━━ Task input

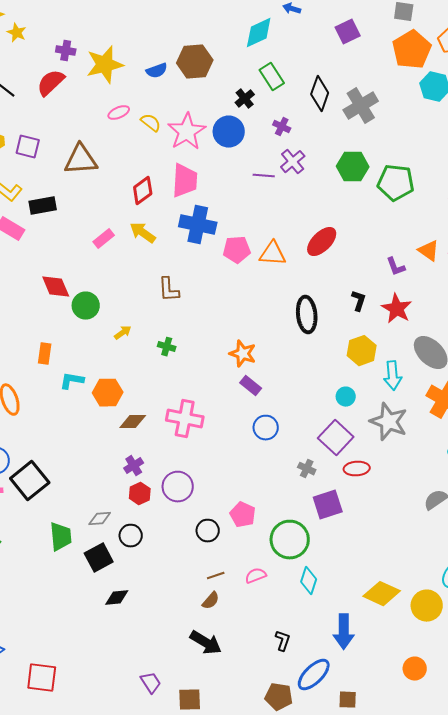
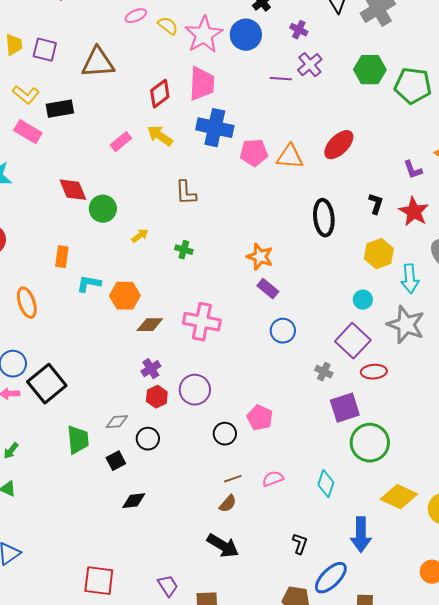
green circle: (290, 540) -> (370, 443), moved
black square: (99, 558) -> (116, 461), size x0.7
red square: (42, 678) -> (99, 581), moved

━━━━
━━ Task input

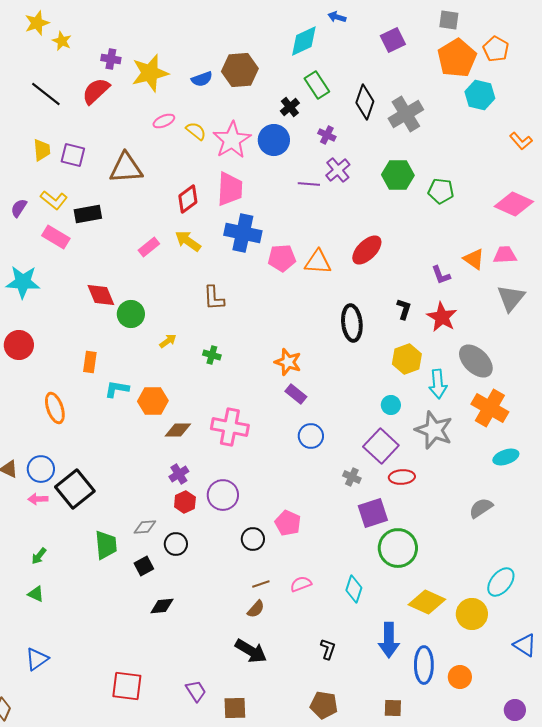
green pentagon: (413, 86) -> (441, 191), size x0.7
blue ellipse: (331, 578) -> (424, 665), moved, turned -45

━━━━
━━ Task input

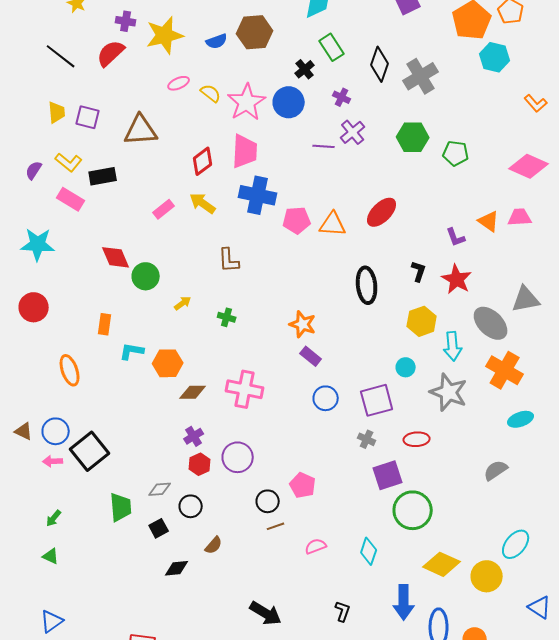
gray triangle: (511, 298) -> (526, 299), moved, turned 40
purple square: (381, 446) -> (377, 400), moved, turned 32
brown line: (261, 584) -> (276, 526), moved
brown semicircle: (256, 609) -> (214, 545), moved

━━━━

*Task brief*
Word for word, restate the lines of the data above that fall between the line holding "green circle: (290, 540) -> (370, 443), moved" and the line holding "red square: (42, 678) -> (99, 581), moved", inclusive, and no other lines.

*Exercise result*
green circle: (290, 540) -> (370, 443), moved
black square: (99, 558) -> (116, 461), size x0.7
red square: (42, 678) -> (99, 581), moved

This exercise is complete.